#### What the exercise asks
Give a faithful, exact copy of all entries, minus the images.
■ ■ ■
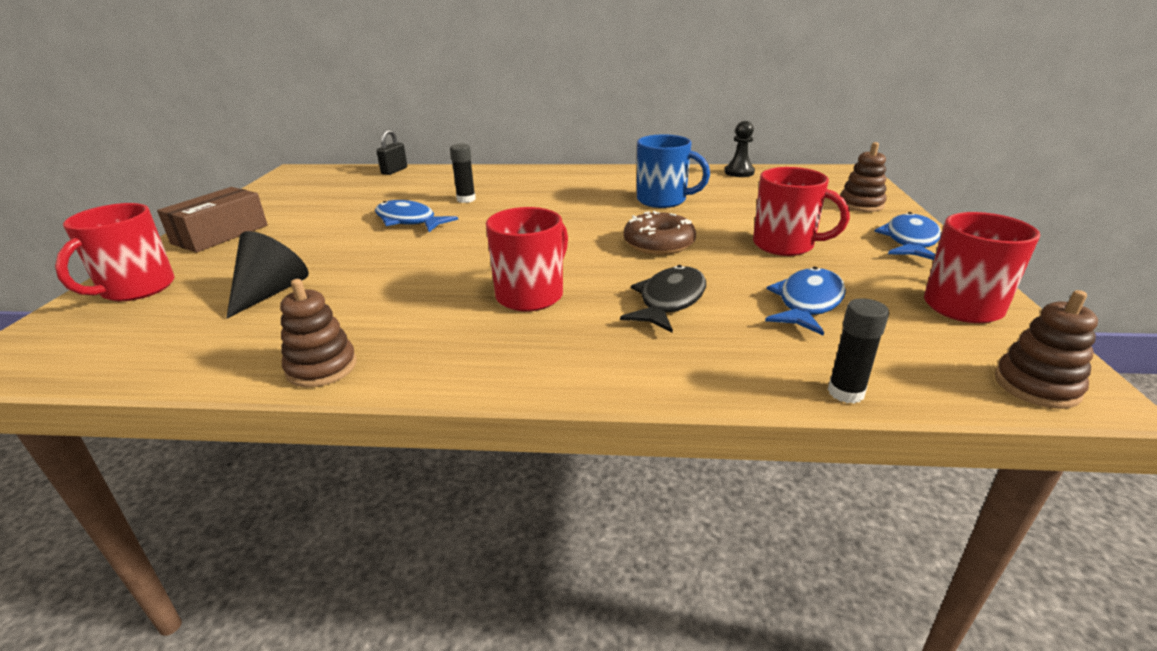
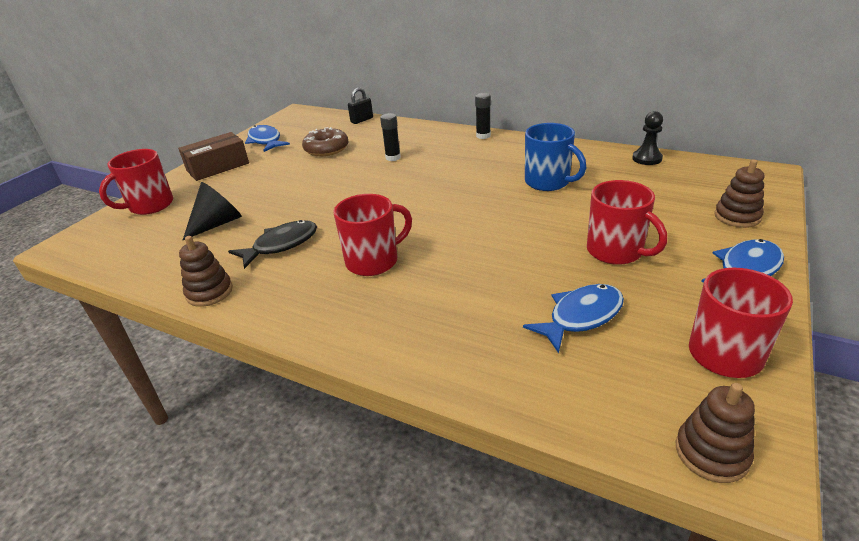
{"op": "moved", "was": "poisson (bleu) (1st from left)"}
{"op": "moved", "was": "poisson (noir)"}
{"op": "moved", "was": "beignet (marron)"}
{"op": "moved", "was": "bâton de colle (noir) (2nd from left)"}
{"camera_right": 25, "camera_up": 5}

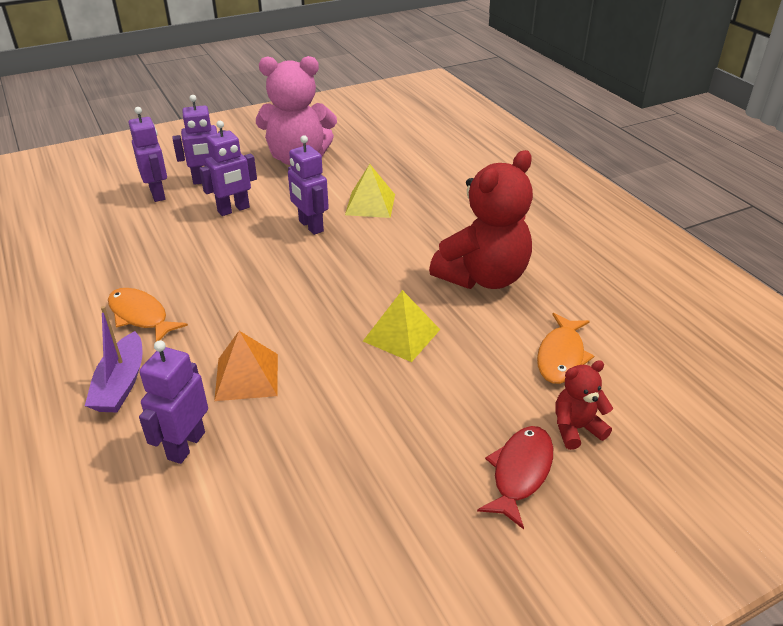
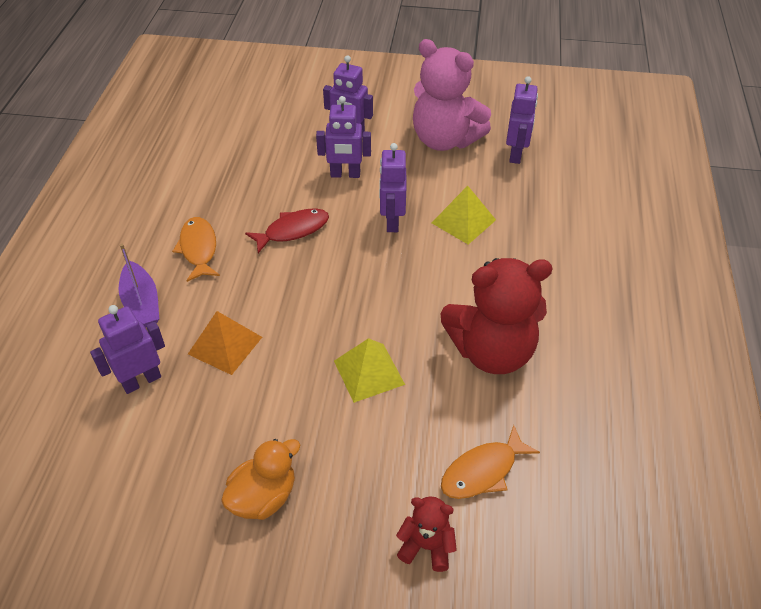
{"op": "turned", "was": "bateau (violet)", "clockwise": -60}
{"op": "moved", "was": "robot (violet) (1st from left in the first image)", "now": "robot (violet) (5th from left)"}
{"op": "moved", "was": "poisson (rouge)"}
{"op": "added", "now": "canard (orange)"}
{"camera_right": 35, "camera_up": 10}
■ ■ ■
#### Reply
{"op": "moved", "was": "poisson (bleu) (1st from left)"}
{"op": "moved", "was": "poisson (noir)"}
{"op": "moved", "was": "beignet (marron)"}
{"op": "moved", "was": "bâton de colle (noir) (2nd from left)"}
{"camera_right": 25, "camera_up": 5}

{"op": "turned", "was": "bateau (violet)", "clockwise": -60}
{"op": "moved", "was": "robot (violet) (1st from left in the first image)", "now": "robot (violet) (5th from left)"}
{"op": "moved", "was": "poisson (rouge)"}
{"op": "added", "now": "canard (orange)"}
{"camera_right": 35, "camera_up": 10}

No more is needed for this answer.